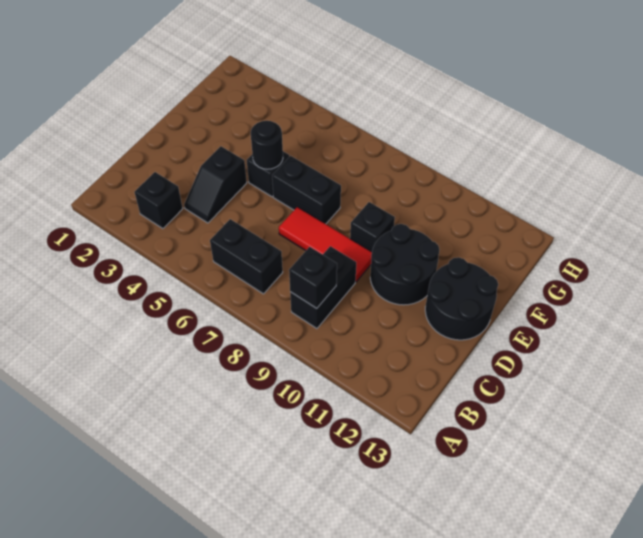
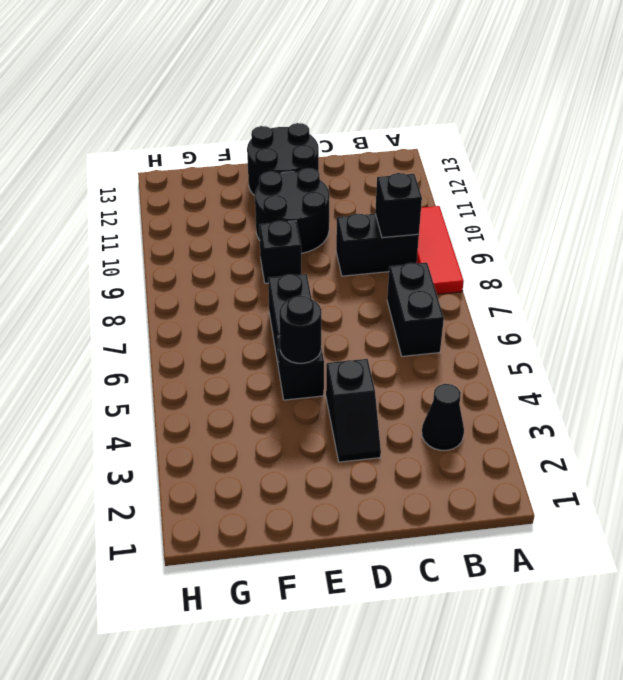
black brick B3 level 1 -> black cone B3 level 1
black slope C4:D4 level 1 top D -> black slope D3:D4 level 1 top 4
red tile D7:D9 level 1 -> red tile A8:A10 level 1

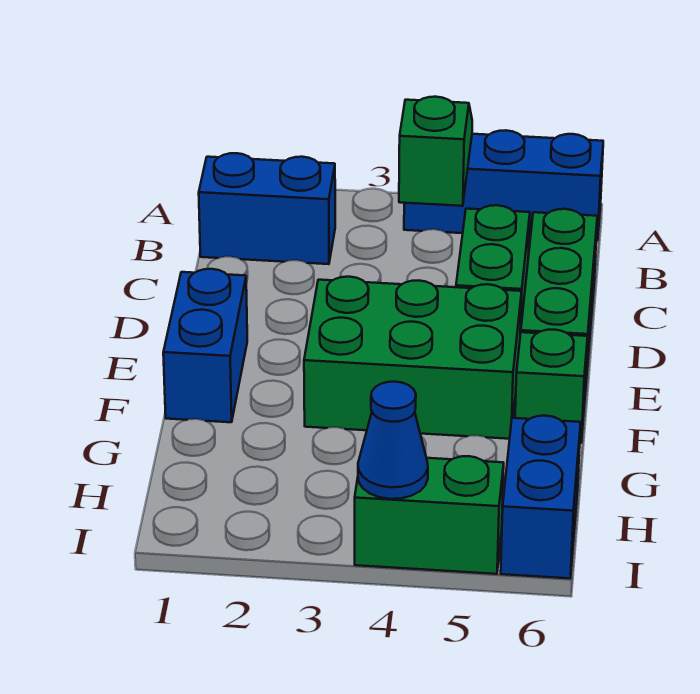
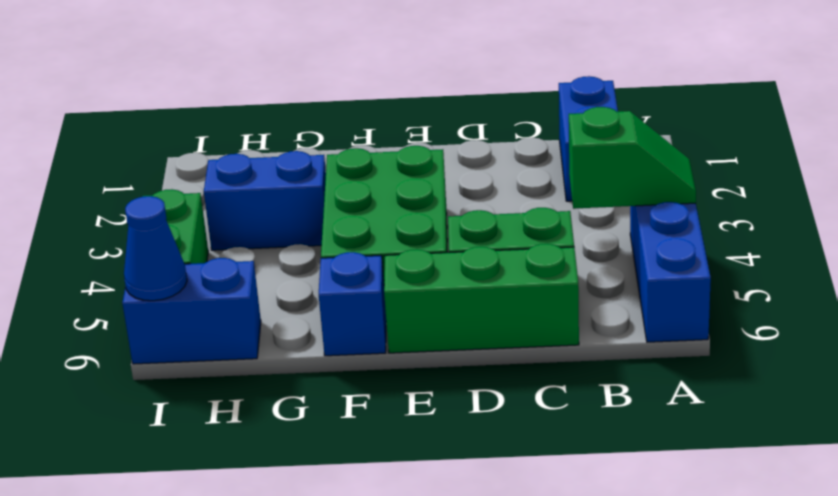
blue brick E1:F1 level 1 -> blue brick G3:H3 level 1
green brick F6 level 1 -> blue brick F6 level 1
blue cone I4 level 2 -> blue cone I6 level 2

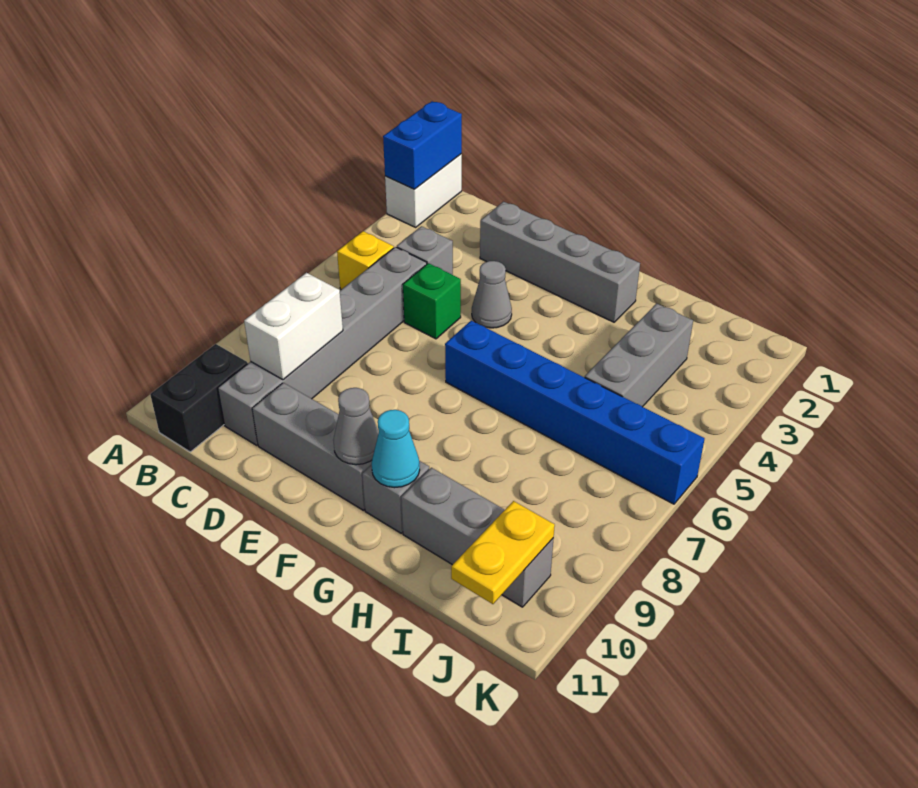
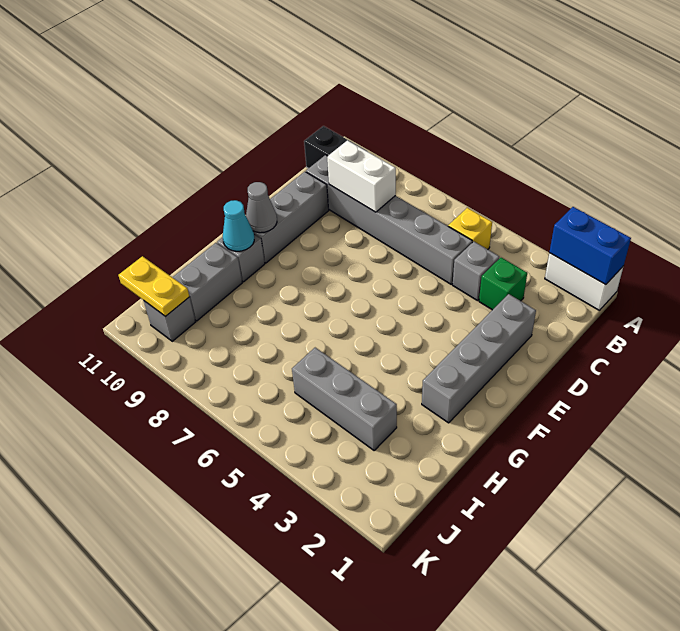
green brick D5 level 1 -> green brick C3 level 1
grey cone E4 level 1 -> none
blue brick F6:K6 level 1 -> none

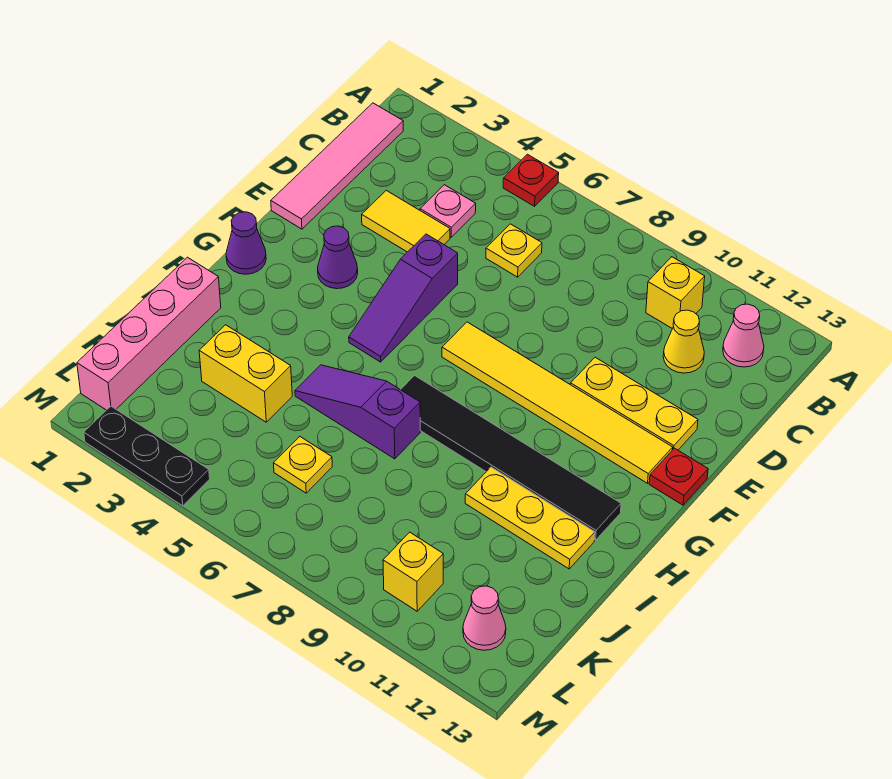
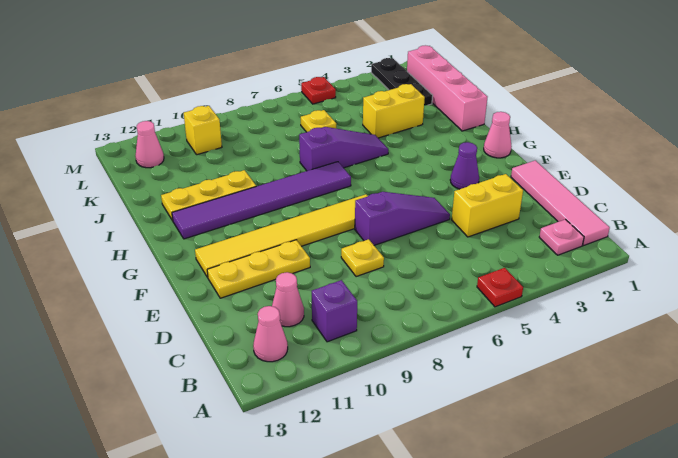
yellow brick B10 level 1 -> purple brick B10 level 1
pink plate C4 level 1 -> pink plate B2 level 1
yellow plate C6 level 1 -> yellow plate D8 level 1
yellow cone C11 level 1 -> pink cone C11 level 1
yellow tile D3:D4 level 1 -> yellow brick D3:D4 level 1
purple slope E5:G5 level 1 top E -> purple slope E5:E7 level 1 top 7
red plate F13 level 1 -> red plate M5 level 1
purple cone G1 level 1 -> pink cone G1 level 1
black tile H7:H12 level 1 -> purple tile H7:H12 level 1
black plate M2:M4 level 1 -> black plate K2:M2 level 1

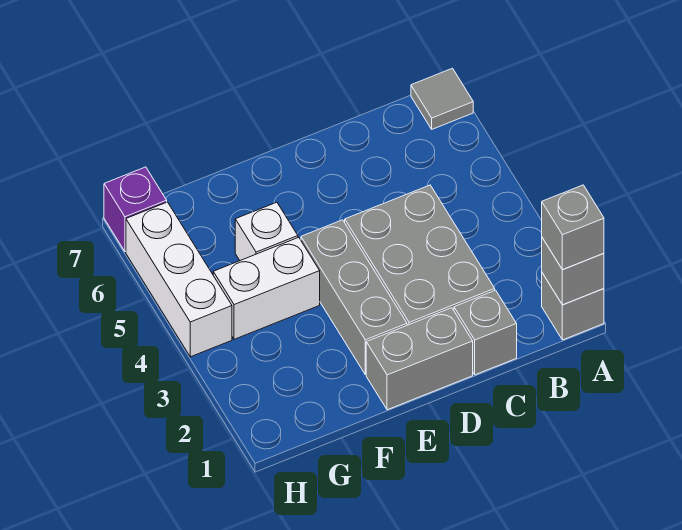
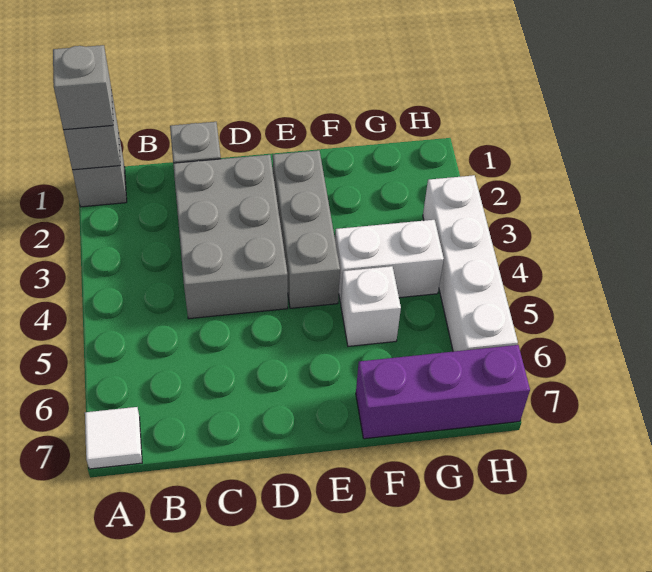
grey tile A7 level 1 -> white tile A7 level 1
grey brick D1:E1 level 1 -> none
white brick H4:H6 level 1 -> white brick H3:H6 level 1
purple brick H7 level 1 -> purple brick F7:H7 level 1

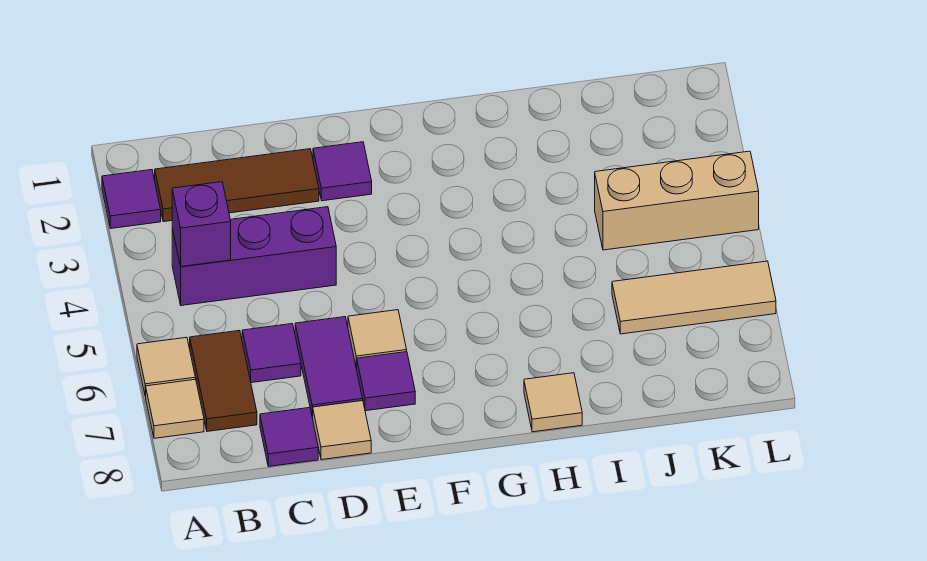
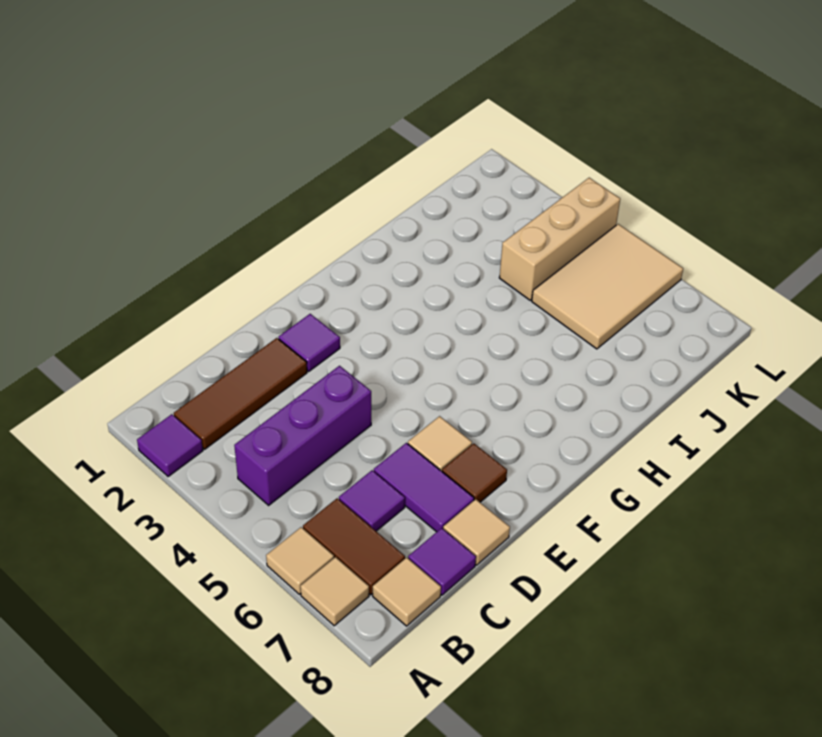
purple brick B4 level 2 -> none
purple tile E7 level 1 -> brown tile E7 level 1
tan tile H8 level 1 -> tan tile B8 level 1
tan tile J6:L6 level 1 -> tan tile J5:L6 level 1

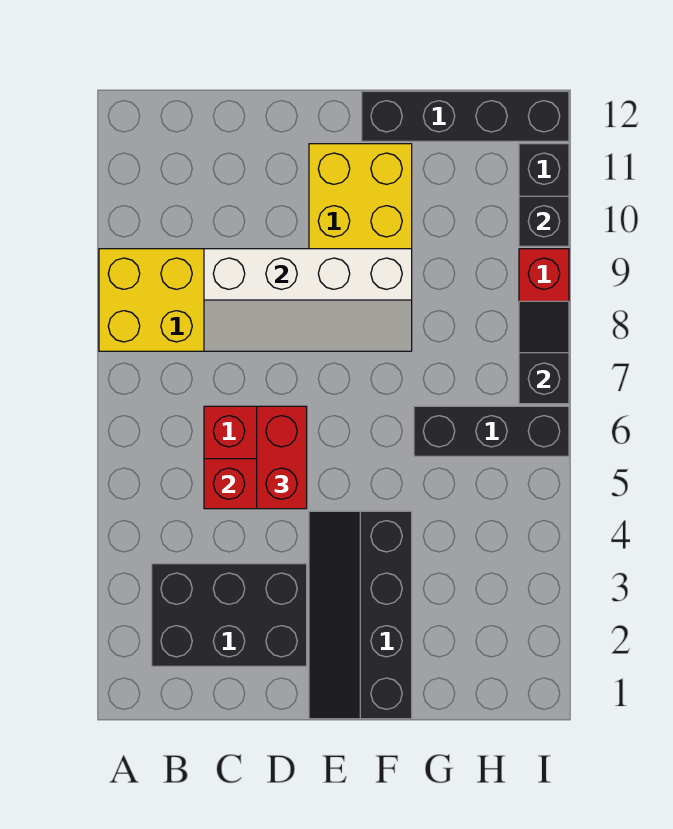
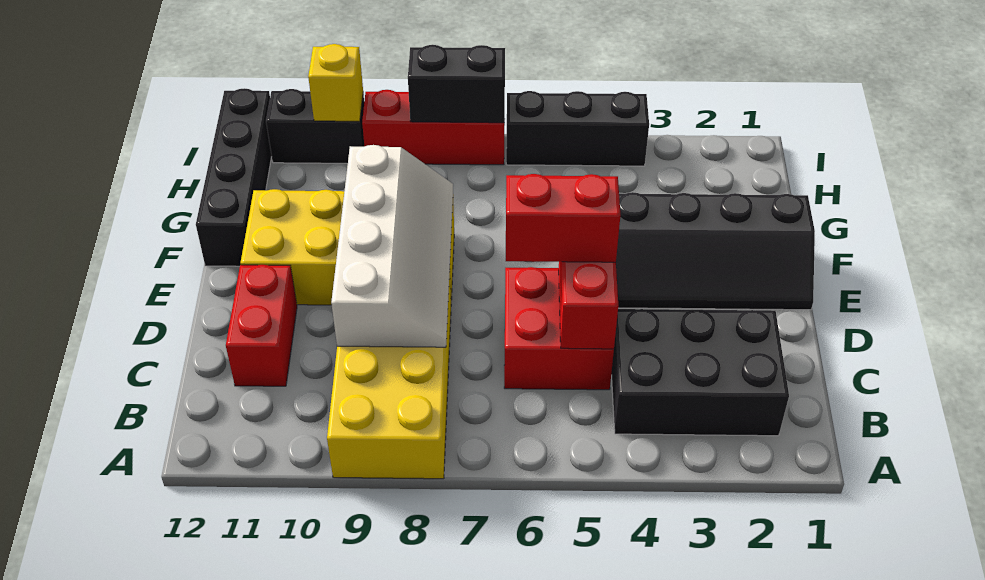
black brick B2:D3 level 1 -> black brick B2:C4 level 1
none -> red brick C11:D11 level 1
black brick G6:I6 level 1 -> black brick I4:I6 level 1
black slope I7:I8 level 2 top 7 -> black brick I7:I8 level 2
black brick I10 level 2 -> yellow brick I10 level 2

Assignment:
Once the line with "green brick F6" is found above, print it and every line after it through the line with "yellow tile D3:D4", exactly. Pictures stay out.

Solved problem:
green brick F6 level 1 -> blue brick F6 level 1
blue cone I4 level 2 -> blue cone I6 level 2

green brick D5 level 1 -> green brick C3 level 1
grey cone E4 level 1 -> none
blue brick F6:K6 level 1 -> none

yellow brick B10 level 1 -> purple brick B10 level 1
pink plate C4 level 1 -> pink plate B2 level 1
yellow plate C6 level 1 -> yellow plate D8 level 1
yellow cone C11 level 1 -> pink cone C11 level 1
yellow tile D3:D4 level 1 -> yellow brick D3:D4 level 1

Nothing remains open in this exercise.